▶ **YOUR GOAL**
Only an exact copy belongs in the answer: the line with "Someone scaled the" and every line after it through the end of the records, pictures left out.
********************
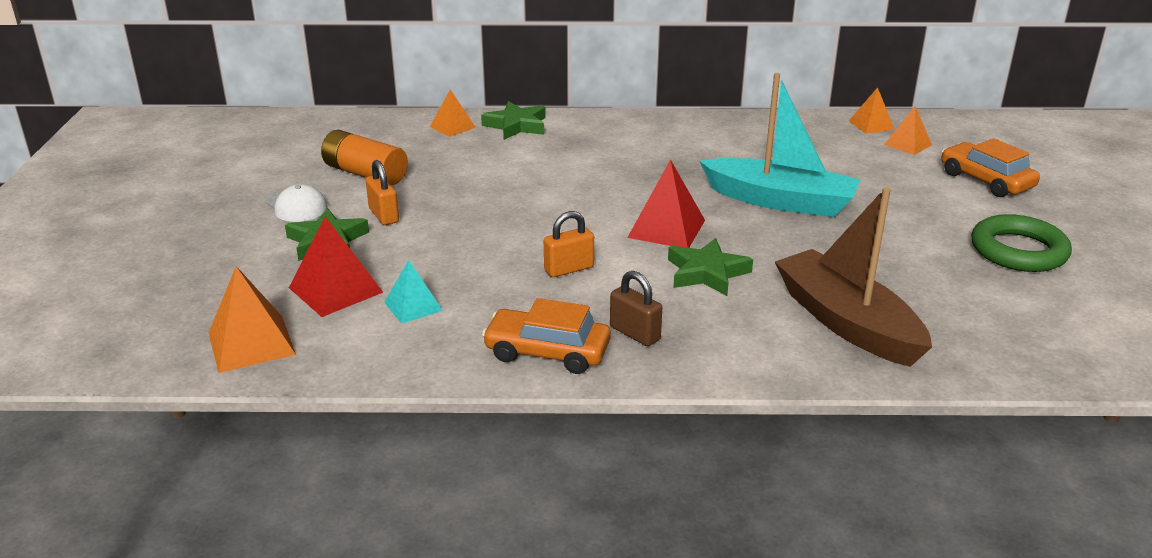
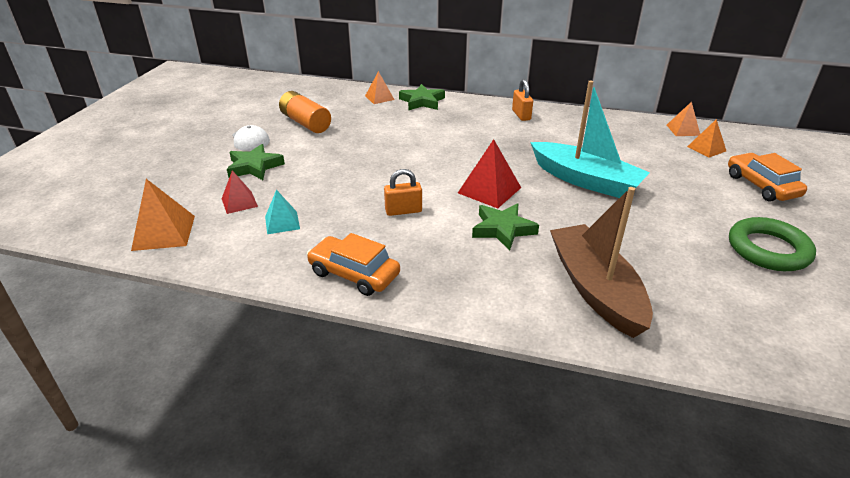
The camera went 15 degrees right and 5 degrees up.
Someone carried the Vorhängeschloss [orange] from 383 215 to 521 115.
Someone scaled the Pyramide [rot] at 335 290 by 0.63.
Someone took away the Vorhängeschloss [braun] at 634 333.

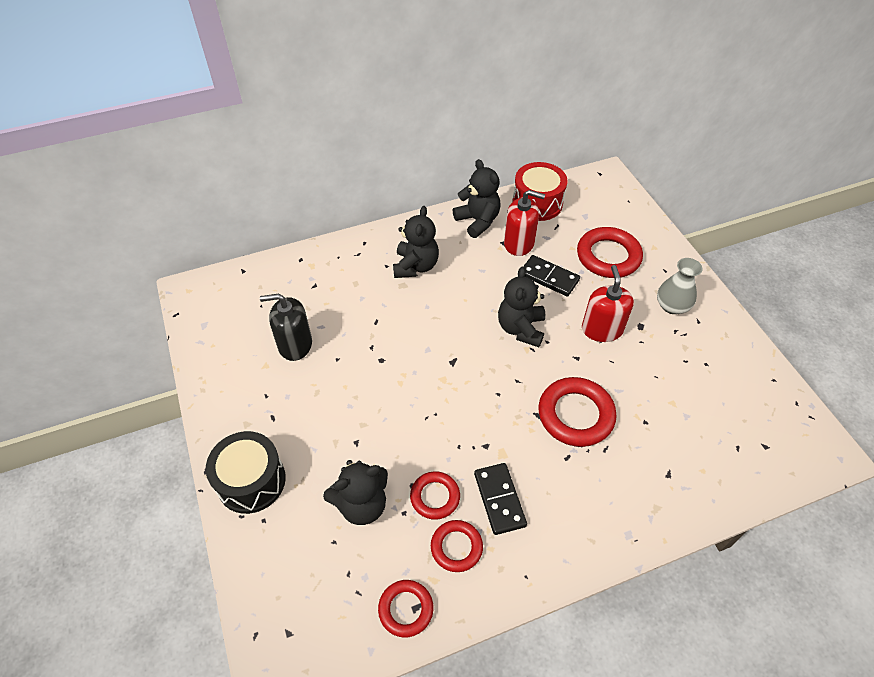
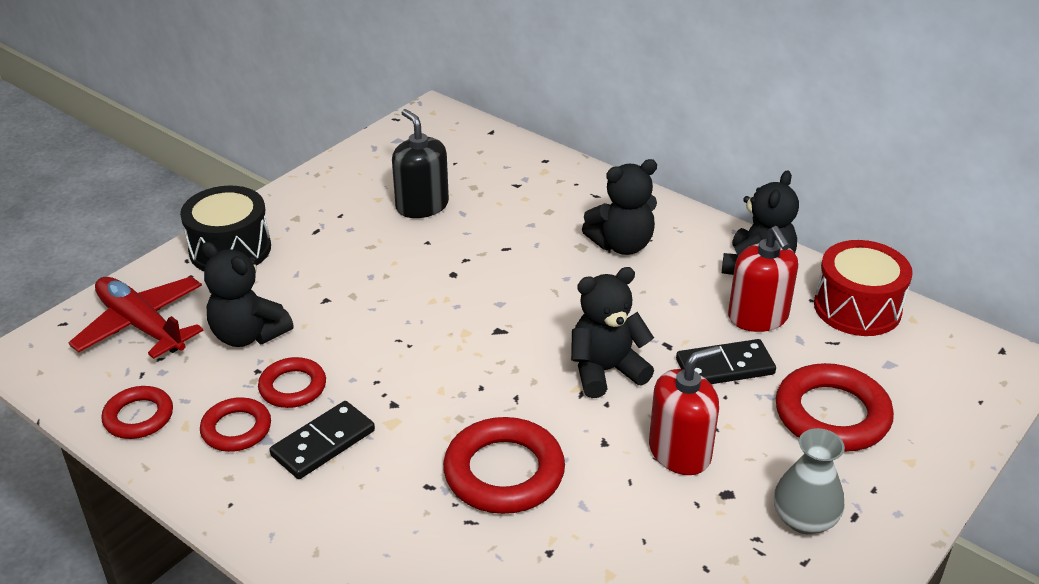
The camera went 60 degrees right and 15 degrees down.
Someone rotated the Dominostein [schwarz] at 549 277 by 75 degrees clockwise.
Someone put down the Flugzeug [rot] at 141 325.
********************
▶ **WRITTEN ANSWER**
Someone scaled the Pyramide [rot] at 335 290 by 0.63.
Someone took away the Vorhängeschloss [braun] at 634 333.

The camera went 60 degrees right and 15 degrees down.
Someone rotated the Dominostein [schwarz] at 549 277 by 75 degrees clockwise.
Someone put down the Flugzeug [rot] at 141 325.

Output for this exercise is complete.